• [About this exercise]: For the data below, say how many lines contain "trophy". Only the number should be given.

• [Records supplied]:
★ ★ ★ ★

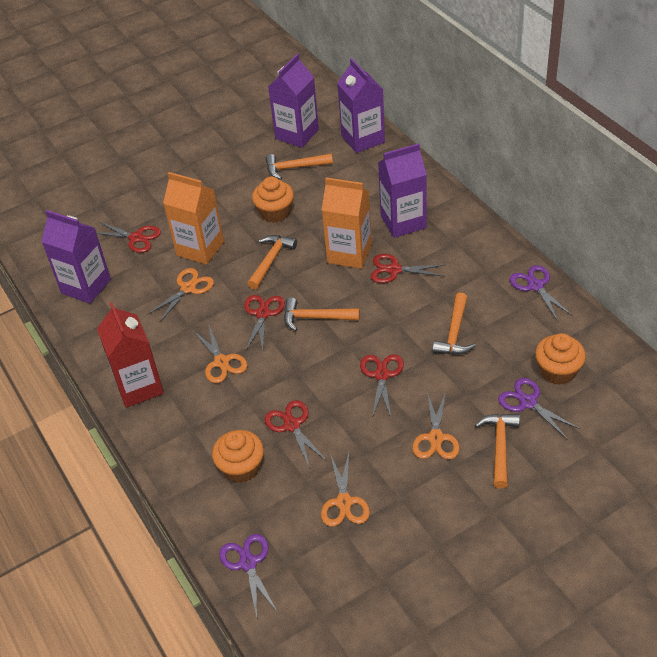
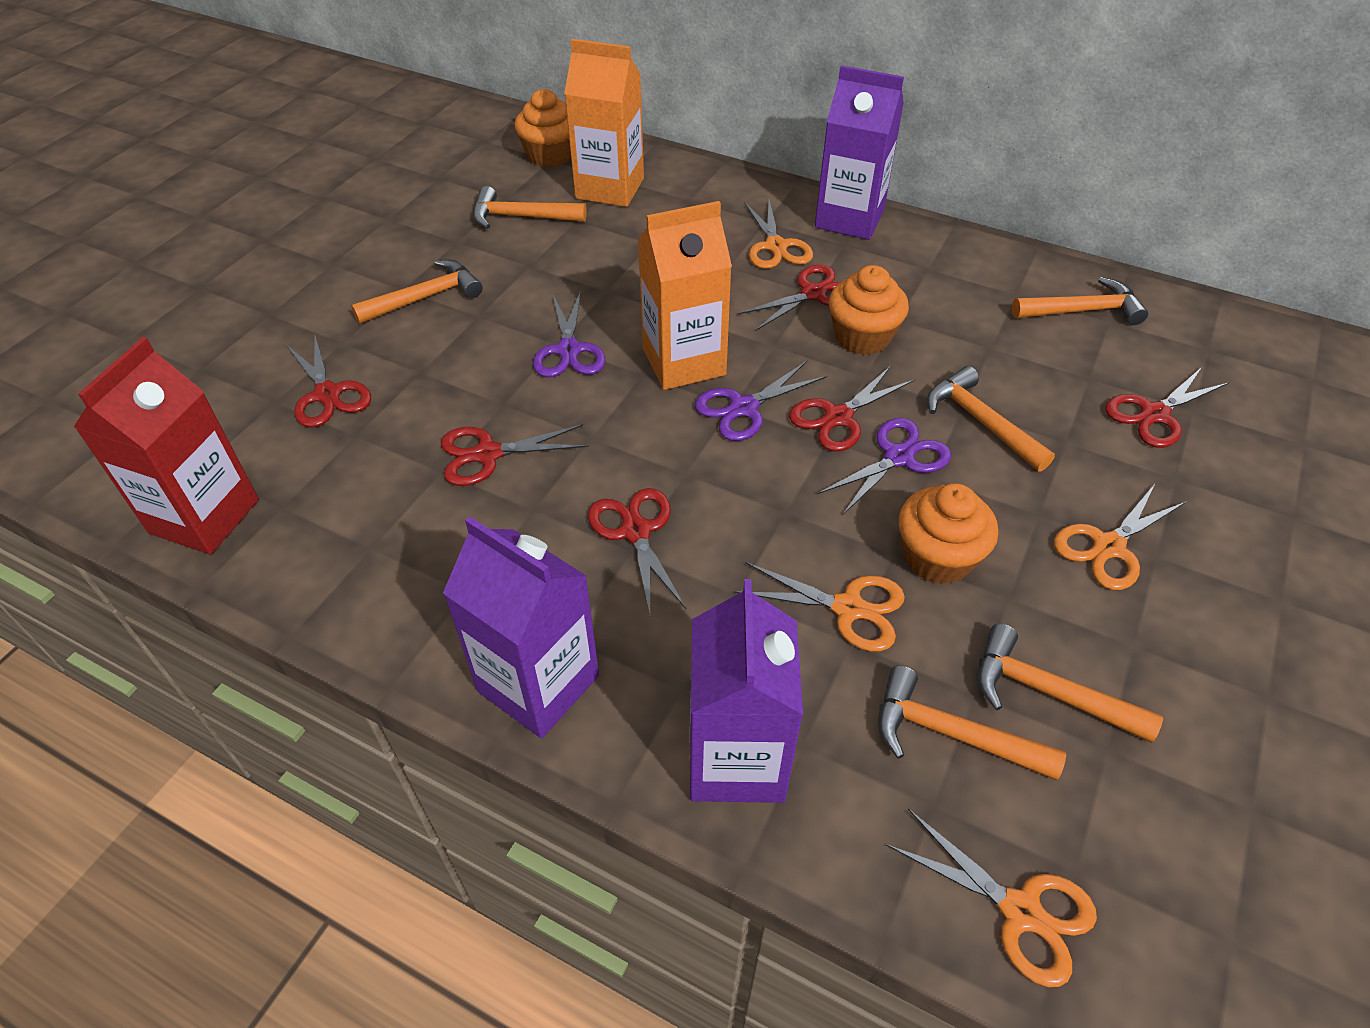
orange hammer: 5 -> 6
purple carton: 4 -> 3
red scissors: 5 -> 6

★ ★ ★ ★

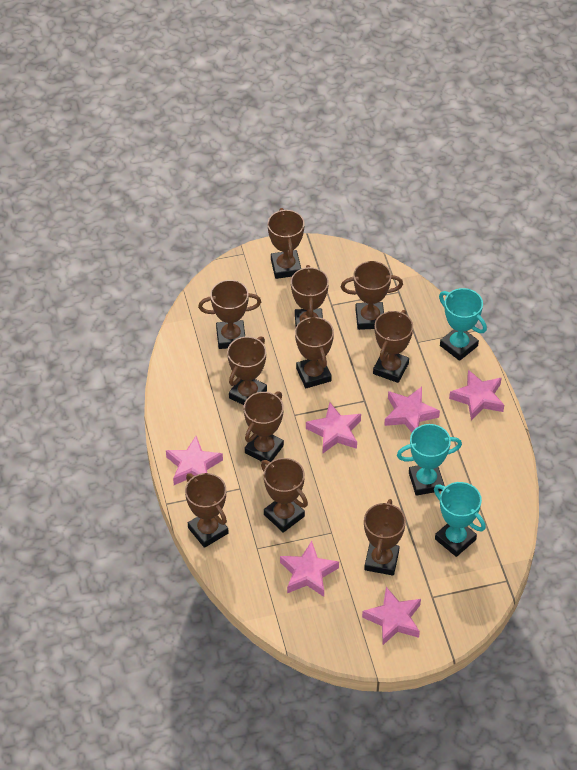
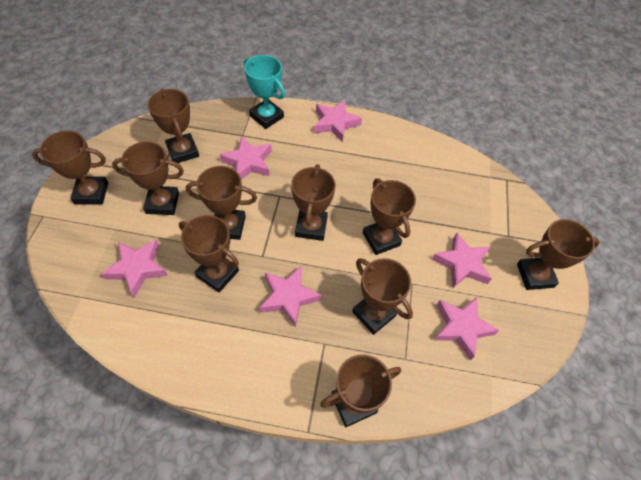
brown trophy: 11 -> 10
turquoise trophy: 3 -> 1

★ ★ ★ ★

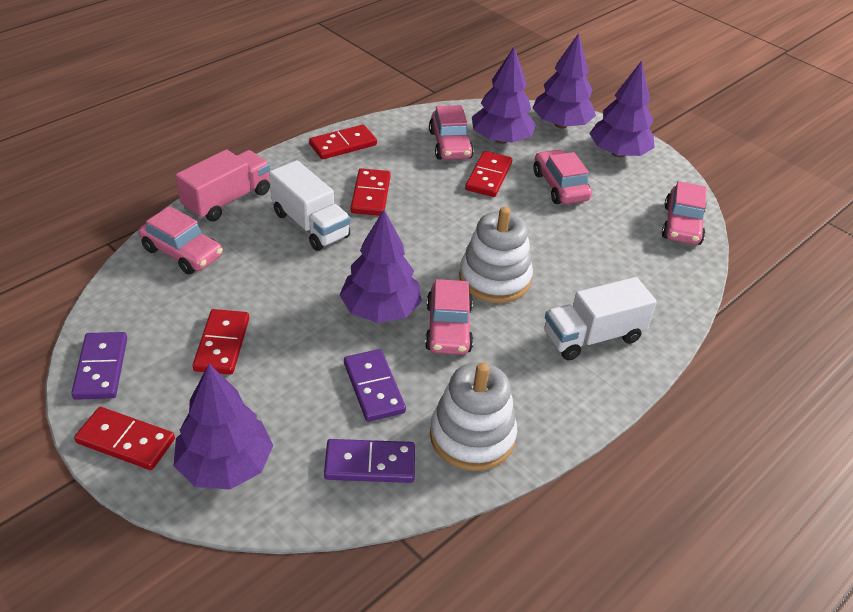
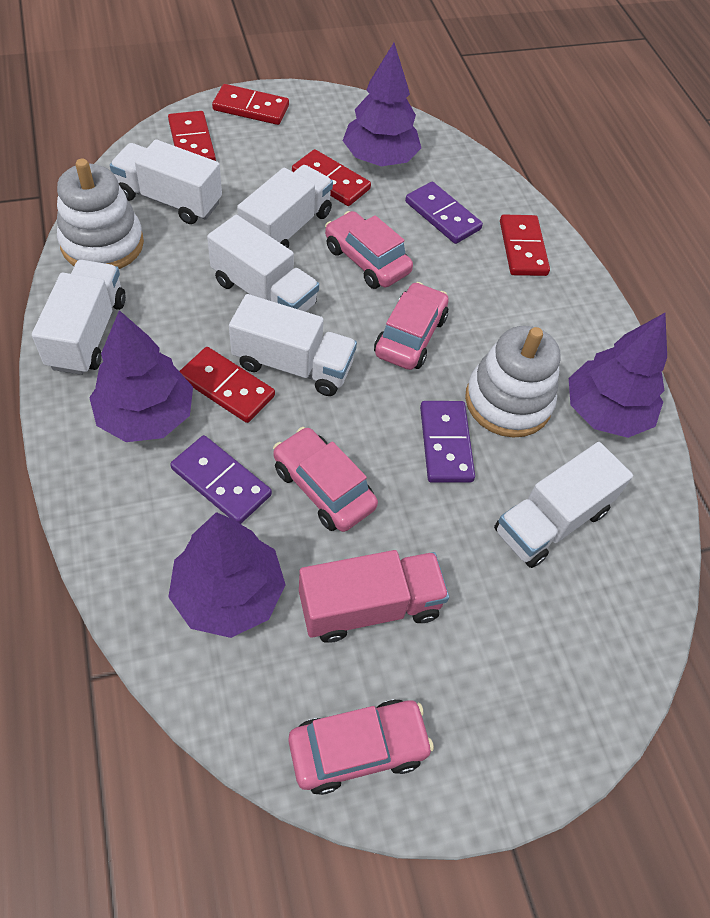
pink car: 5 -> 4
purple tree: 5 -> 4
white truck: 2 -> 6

★ ★ ★ ★

• [Response to this exercise]: 2